--- SUPPLIED INFORMATION ---
__________________________________________________

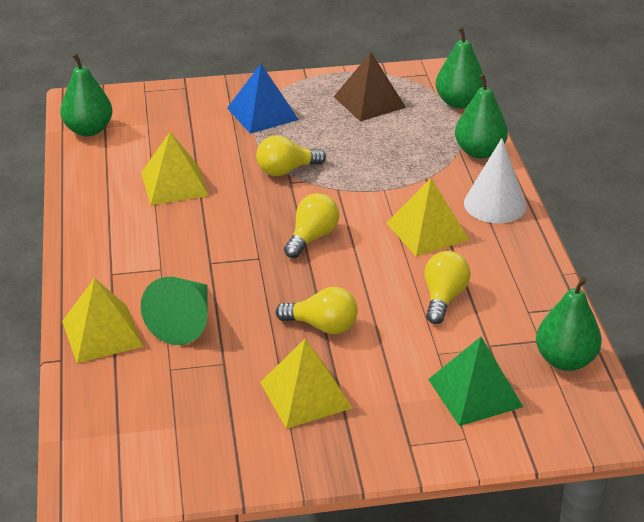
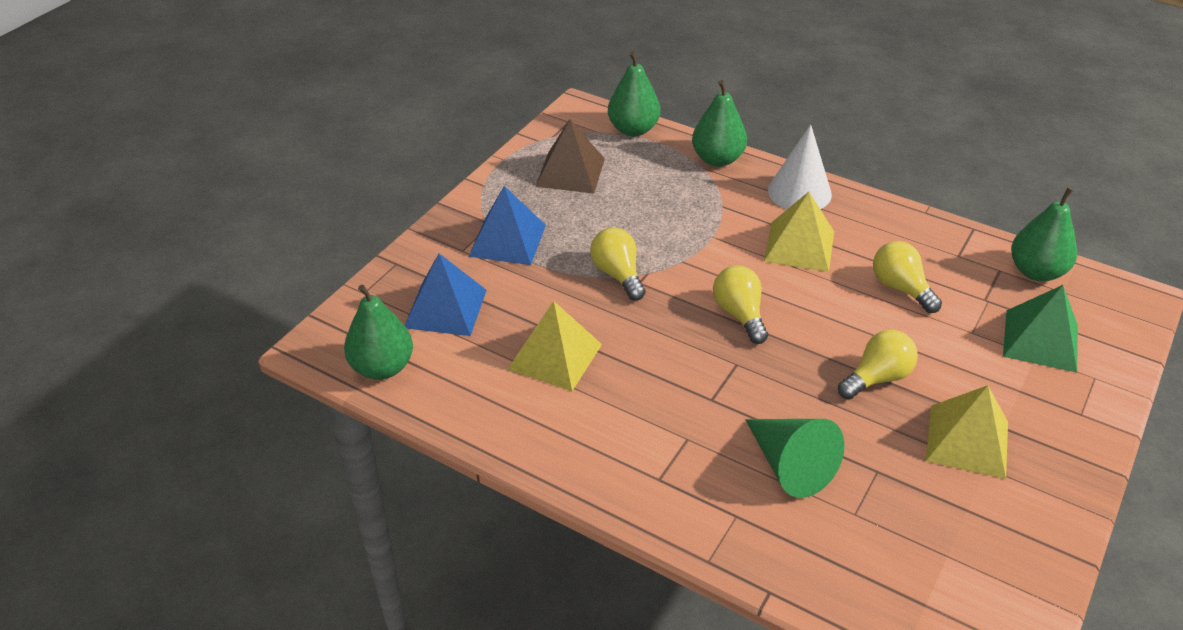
camera: 50 degrees left, 5 degrees up
(102, 333) = (754, 536): yellow pyramid -> none
(167, 124) = (445, 308): none -> blue pyramid
(286, 170) = (618, 275): yellow light bulb -> yellow light bulb turned 135 degrees clockwise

__________________________________________________

Your output must be the exact lines from the one containing "(167, 124) = (445, 308): none -> blue pyramid" through the end of the data above, both included, and nothing more.

(167, 124) = (445, 308): none -> blue pyramid
(286, 170) = (618, 275): yellow light bulb -> yellow light bulb turned 135 degrees clockwise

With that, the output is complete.